■ **THE REQUEST**: Which lines in the records below contain the string "kern"? Copy each one.

Stored records:

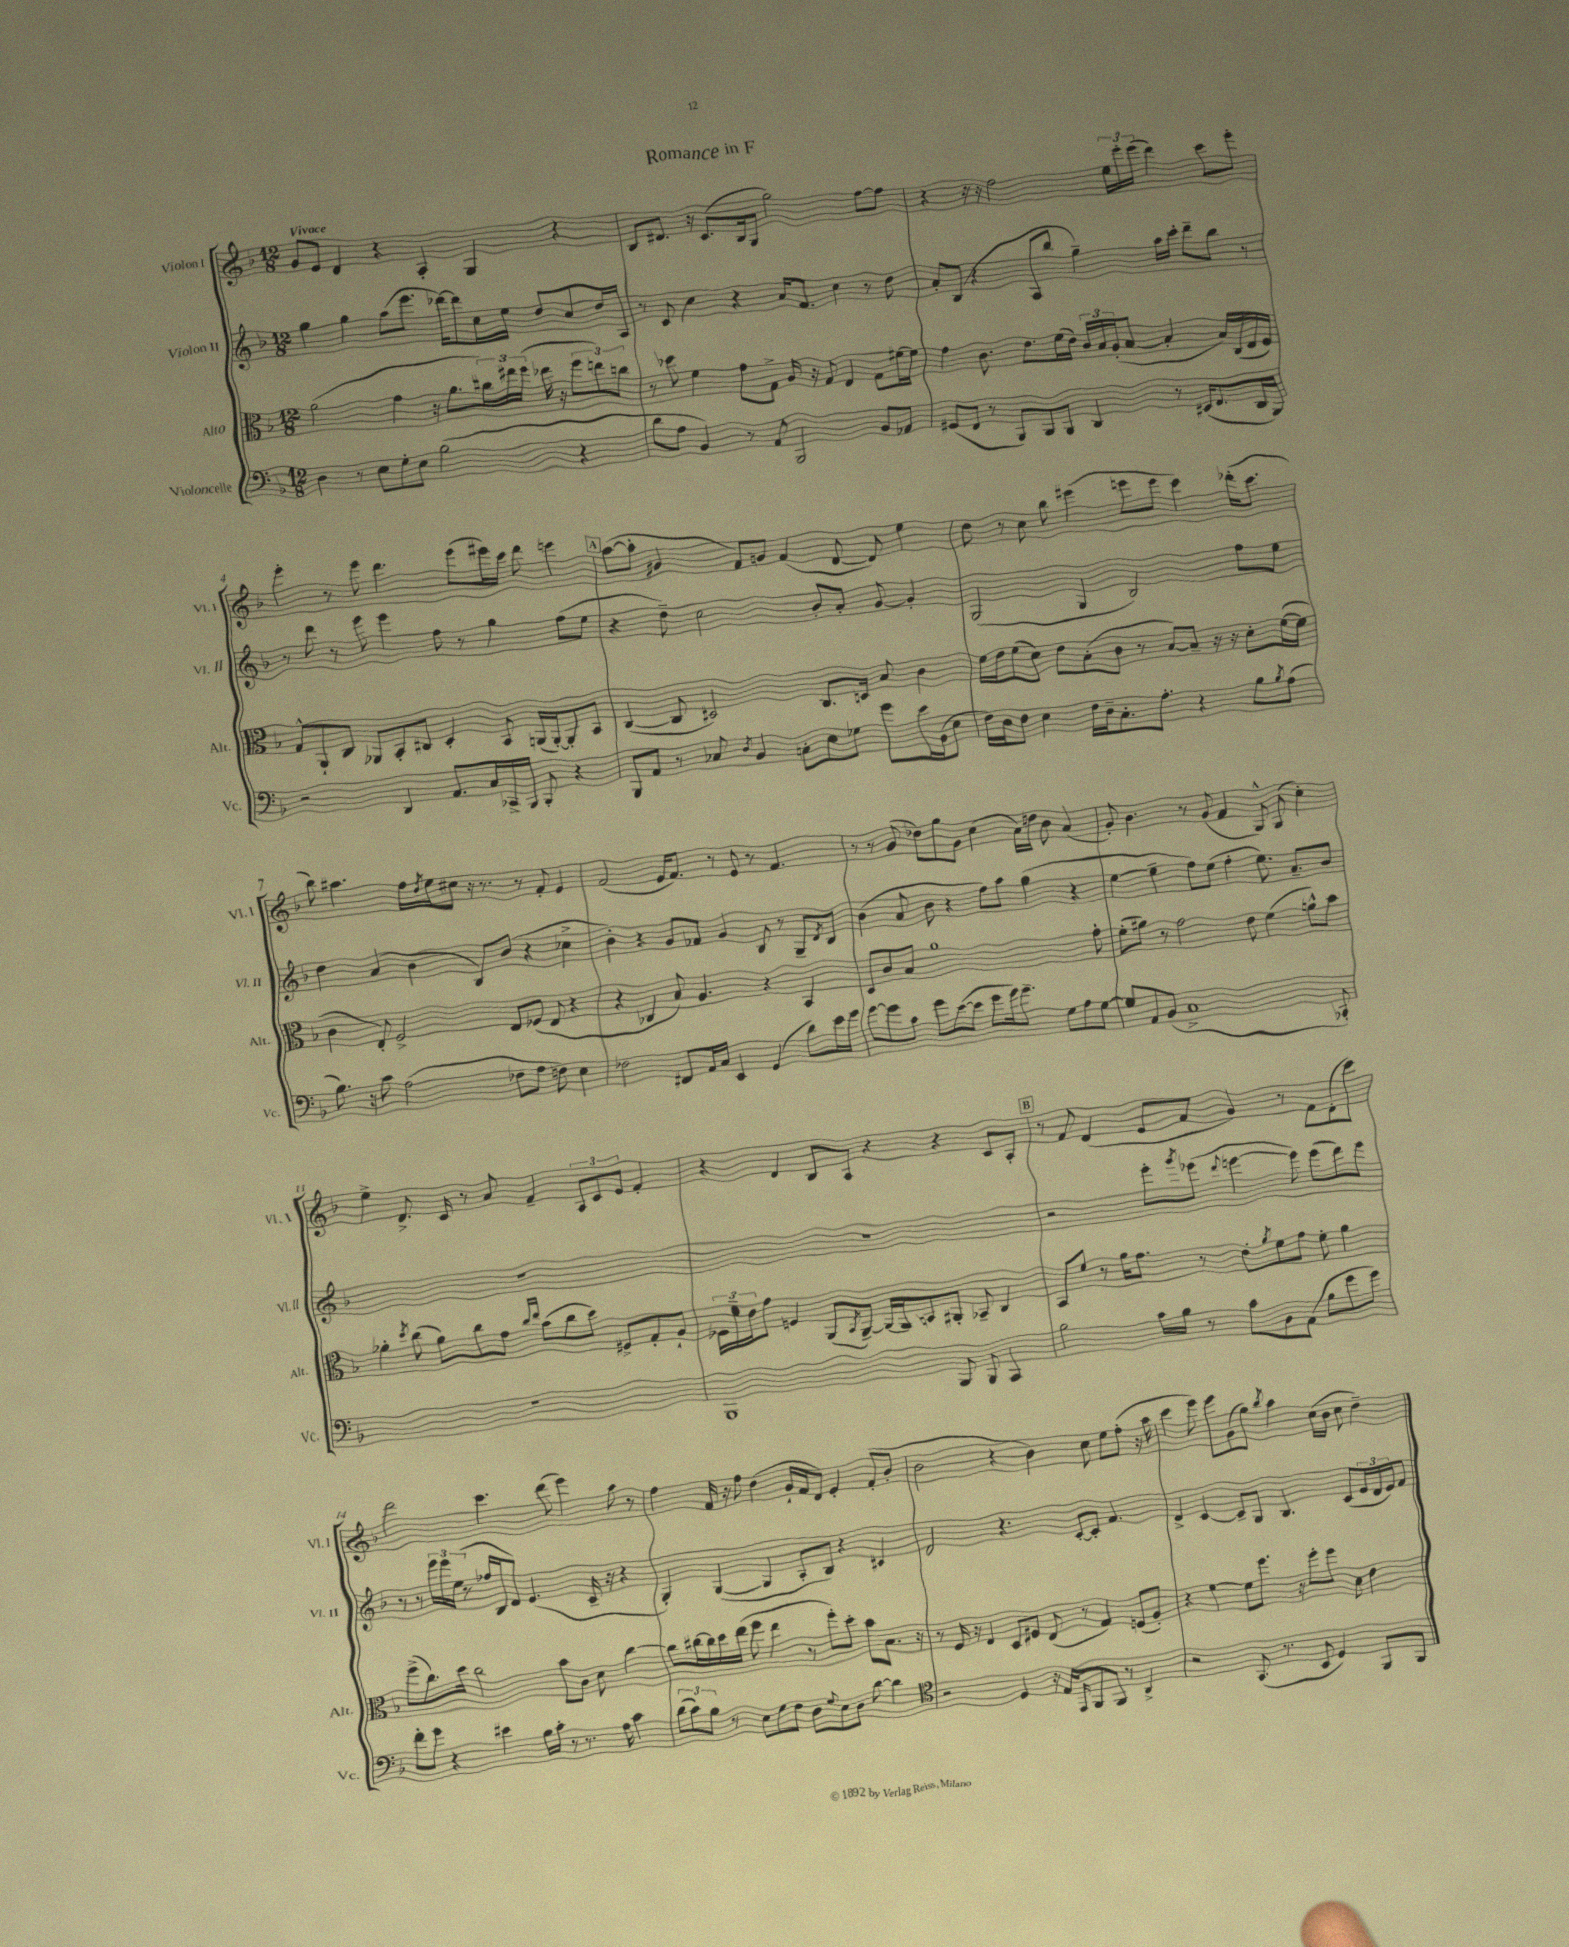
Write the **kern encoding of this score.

**kern	**kern	**kern	**kern
*part4	*part3	*part2	*part1
*staff4	*staff3	*staff2	*staff1
*I"Violoncelle	*I"Alto	*I"Violon II	*I"Violon I
*I'Vc.	*I'Alt.	*I'Vl. II	*I'Vl. I
*clefF4	*clefC3	*clefG2	*clefG2
*k[b-]	*k[b-]	*k[b-]	*k[b-]
*M12/8	*M12/8	*M12/8	*M12/8
=1	=1	=1	=1
!	!	!	!LO:TX:a:B:t=Vivace
4D\	(2a\	4gg\	8g/L
.	.	.	8e/J
8r	.	4gg\	4d/
8E\L	.	.	.
8G'\	4g\	(8aa\L	4r
8E\J	.	8.eee\J	.
(2B-\	16r	.	4A'/
.	8.a\L	[16ddd-X\KL)	.
.	.	8ddd-\]	.
.	24cc#X\L)	16cc\L	4G/
.	24ee#X\	.	.
.	.	16ee\JJ	.
.	(24ff\JJ	.	.
.	16ee-X\	8dd/L	.
.	16r	.	.
4r	12ff\L	8cc/	4r
.	12een\)	.	.
.	.	16dd/L	.
.	12ccn\J	.	.
.	.	16A/JJ	.
=2	=2	=2	=2
8d\L	8r	8r	8B-/L
8A\J	8dd-X\	8c/	8.d#X/J
4BB-/)	4f\	4cc\	.
.	.	.	16r
.	.	.	(8.c/L
8r	8g\L	4r	.
.	.	.	16B-/k
8AA/	8G^\J	.	8G/J
2BBB-/	16A/	16a/KL	2gg\)
.	16r	8.f/J	.
.	8G/	.	.
.	4E/	4cc\	.
8BB-/L	8G\L	8r	[8ff\L
8AA-X/J	[16f#X\L	8dd\	8ff\J]
.	16f#\JJ]	.	.
=3	=3	=3	=3
(8GG#X/L	4g\	8a'/L	4r
8FF/J	.	(8B-/J	.
8r	8.c\	4r	16r
.	.	.	16r
8BBB-/L)	.	.	2ff\
.	8.e\L	.	.
8BBB-/	.	8A/L	.
8BBB-/J	(16f\L	8bb-/J	.
.	16e\JJ)	.	.
4DD/	24c/LL	4gg~\)	.
.	24B-/	.	.
.	(24A'/J	.	.
.	[8B-/J	.	24ee\LL
.	.	.	24eee'\
.	.	.	(24eee\JJ
8r	4B-'/]	16aa\LL	4ddd\)
.	.	16ccc'\JJ	.
(16EE#X/KL	.	8ddd~\L	.
8.FF/	.	.	.
.	16B-/LL)	8bb-\J	8ccc\L
.	(16C/	.	.
16DD/L	16E/	8r	8eee'\J
16BBB-/JJ)	16F/JJ)	.	.
!!LO:LB:g=z
=4	=4	=4	=4
2r	8G^^/L	8r	4eee'\
.	8AA`/	8ddd\	.
.	8C/J	8r	8r
.	8AA-X/L	8eee\	8eee\
4DD/	8BB-'/	4eee\	4.ddd\
.	8C#X/J	.	.
8.AA/L	4D'/	8ff\	.
.	.	8r	(8eee\L
16C/L	.	.	.
16CC-X^/	8BB-/	4gg\	16eee#X\L)
16BBB-/JJ	.	.	16ccc\JJ
8BBB-'/	(16AAn/LL	.	8ddd\
.	[16AA'/J)	.	.
4r	8AA'/]	(8ff\L	4eeen\
.	8BB-/J	8ee\J	.
!!LO:REH:place=s1:t=A
=5	=5	=5	=5
8BBB-/L	([4C/	4r	([8aa\L
8AA/J	.	.	8aa'\J]
8r	8C/]	8dd~\)	4g#X/
8C-X/	2D#X/)	2cc\	.
8qD/	.	.	.
4BB-/	.	.	8f/L)
.	.	.	8gn/J
8Cn'\L	.	.	(4f/
8E\	8.C/L	8b-'/L	.
8G-X\J	.	8a'/J	[8d/
.	16Dn/Jk	.	.
8g\L	8B-/	[8g/	8d/])
16e\L	4c\	4g'/]	4ee\
(16BB-\J	.	.	.
8E\J	.	.	.
=6	=6	=6	=6
16F\LL)	16f\LL	(2G/	8dd\
16D\J	16e\J	.	.
8F\J	(8f\	.	8r
4E\	8d\J)	.	8cc\
.	8e\L	.	8bb-\
16F\LL	(8B-'\	4G/	(4eee#X\
16D~\J	.	.	.
8.C'\	8c\J	.	.
.	8r	2B-/)	8eeen\L
8.A'\J	.	.	.
.	[8B-/L)	.	8eee\J
4r	8B-~/J]	.	4ccc\)
.	16r	.	.
.	16r	.	.
8B-\L	8d'\L	8ff\L	(16ddd-X'\KL
.	.	.	8.ccc\J
8qB-/	.	.	.
(8A\J	([16f\L	8ee\J	.
.	16f\JJ]	.	.
!!LO:LB:g=z
=7	=7	=7	=7
8.B-\)	4c\	4dd\	8bb-\)
.	.	.	4.aa#X\
16r	.	.	.
8c\	8E'/)	(4a/	.
(2A\	2F^/	.	.
.	.	4b-\	16ff\LL
.	.	.	8qdd/
.	.	.	16ee\J
.	.	.	8cc#X\J
.	.	8B-/L)	16r
.	.	.	8.r
8F-X\L	8E/L	(8b-/J	.
8A\J	(8F-X/J	4r	8r
8Fn\)	8E/	.	8f'/
4E\	4r	4cc-X^\	4e/
=8	=8	=8	=8
2F-X\	4r	4b-'\)	(2f/
.	4C-X/	4r	.
8FF#X/L	8B-/)	8g/L	16e/KL
.	.	.	8.f/J)
16AA/L	4.A/	8f-X/J	.
16C/JJ	.	.	.
4EE/	.	4g/	8r
.	.	.	8e/
(4GG/	4r	8B-/	8r
.	.	8r	4.f/
8d\L)	4BB-/	8G~/L	.
.	.	8qd/	.
16e\L	.	8B-/J	.
16g\JJ	.	.	.
=9	=9	=9	=9
[8g\L	8D/L	(4b-\	8r
8g\]	8c/	.	8r
8c\J	8B-/J	8a/	(8g/
8g\L	1a	8b-\	8dd-X\L)
([8e\	.	4r	8gg\
8e\J]	.	.	8g\J
8g\L	.	8ff\L)	(4cc\
16g\k)	.	8aa\J	.
8.g~\J	.	.	.
.	.	(4gg\	16a\LL)
.	.	.	16ddn\JJ
8G\L	.	.	8b-\
8A\	.	4r	(4a/
[8G\J	8g'\	.	.
=10	=10	=10	=10
8G/L]	(8f'\L	[4ee\	8g'/)
8AA/	8a#X\J)	.	4.b-\
(8BB-/J	8r	4ee~\]	.
1C^	2g\	.	.
.	.	8ff\L)	8r
.	.	(8ee\J	(8g/
.	.	4ff'\	4f/
.	8e\	.	.
.	(4f\	8.ee\)	8G^^/)
.	.	.	(8G/
.	.	8.a~/L	.
.	8an^^\L)	.	4cc'\)
8CC-X'/)	8b-\J	8b-/J	.
!!LO:LB:g=z
=11	=11	=11	=11
1.r	4a-X'\	1.r	4ee^\
.	8qdd/	.	.
.	(8cc\	.	8.d^/
.	8a-\L)	.	.
.	.	.	16c/
.	8cc\	.	8r
.	8g\J	.	8a/
.	16qqcc/LL	.	.
.	16qqee/JJ	.	.
.	(8b-\L	.	4f~/
.	8cc\	.	.
.	8dd\J)	.	12A/L
.	.	.	12c/
.	8F#X^/L	.	.
.	.	.	12e/J
.	8G'/	.	4f'/
.	8A`/J	.	.
=12	=12	=12	=12
1BBB-	24F-X\LL	1.r	4r
.	24f~\	.	.
.	24e\J	.	.
.	8g\J	.	.
.	4Fn/	.	4d/
.	(8AA/L	.	8B-/L
.	8qBB-/	.	.
.	[8AA~/J)	.	8A/J
.	16AA/LL_	.	4r
.	16AA/J]	.	.
.	8BBn/	.	.
8BBB-/	8AA#X'/J	.	4r
8BBB-/	8BB-X~/	.	.
4CC/	4C/	.	8c/L
.	.	.	8A'/J
!!LO:REH:place=s1:t=B
=13	=13	=13	=13
2B-\	8BB-/L	2r	8r
.	8f/J	.	8f/
.	8r	.	(4d/
.	16a\KL	.	.
.	8.g\J	.	.
16c\LL	.	8eee'\L	8e/L
16B-\JJ	.	.	.
.	.	8qggg/	.
8r	8r	(8eee-X\J	8f/J
.	.	8qqddd/	.
8c\L	8e'\L	[4eeen\	4g/)
.	8qa/	.	.
8BB-\	8f\	.	.
(8AA\J	8g\J	8eee\])	8r
8B-\L	8f'\	(8eee\L	8f\L
8g\	4a\	8ddd\)	(8d'\
8g\J)	.	8eee\J	8ccc\J)
!!LO:LB:g=z
=14	=14	=14	=14
8f'\L	(8ff^\L	8r	2ddd\
8g\J	8.cc\)	8r	.
4r	.	24eee\LL	.
.	.	24eee\	.
.	16dd\Jk	.	.
.	.	(24ee\JJ	.
.	2cc\	8r	.
4e#X\	.	16ff-X/LL	4.ccc\
.	.	16B-/J	.
.	.	8d/J)	.
16B-\LL	.	(4.e/	.
16c'\JJ	.	.	.
8r	8b-\L	.	(8ddd\
8.r	8c\J	.	4eee\)
.	8d\	16c~/	.
16A\	.	16r	.
4c\	[4cc\	4r	8aa\
.	.	.	8r
=15	=15	=15	=15
(12d\L	8cc\L]	4G'/)	4ff\
12c\)	.	.	.
.	[16cc#X\L	.	.
12B-\J	.	.	.
.	16cc#\]	.	.
8r	16dd\	([4G/	16f/
.	(16ee\JJ	.	16r
8E\L	8ff\	.	8ff\
8G\	4ee\	4G/]	(4dd\
8F\J	.	.	.
8D\L	8r	8A'/L	16g`/LL
.	.	.	16f/J
8qqG/	.	.	.
8E\	8ff'\L)	8B-/J)	8d/J)
8D\J	8dd'\J	4r	4e'/
[8d\	8b-\L	.	.
4d\]	8.B-\J	4c#X/	(8f'/L
.	.	.	8b-'/J
.	16r	.	.
=16	=16	=16	=16
*clefC4	*	*	*
2r	8r	2d/	2b-\
.	16F/	.	.
.	16r	.	.
.	4E/	.	.
4D/	8D/L	4.r	4r
.	8F#X/J	.	.
16r	(8E/	.	4b-\)
16E/KL	.	.	.
16qqEE/	.	.	.
8FF/	8r	[8c'/L	.
8FF/J	4G/)	8c'/J]	8cc\
8r	.	4.f/	8ee\L
4AA^/	(8Fn/L	.	(8ff'\J
.	8A'/J)	.	16r
.	.	.	16aa\
=17	=17	=17	=17
2r	4r	4d^/	4ccc\
.	[4f\	[4c/	8eee\)
.	.	.	8eee\L
(8.GG/	8f\L]	8c~/L]	(8g\
.	8.ff\J	8G/J	8gg\J)
8.r	.	.	.
.	.	.	8qbb-/
.	.	4.B-/	4aa\
.	16r	.	.
8BB-/	8ff'\L	.	.
4D/)	8ff\J	.	(16cc\LL
.	.	.	16b-\JJ
.	8d\	(8c/L	8cc\
8FF/L	4e\	24e/L	4dd~\)
.	.	24d/	.
.	.	24e/J)	.
8FF/J	.	8f/J	.
==	==	==	==
*-	*-	*-	*-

■ **OUTPUT OF THE EXERCISE**:
Write the **kern encoding of this score.
**kern	**kern	**kern	**kern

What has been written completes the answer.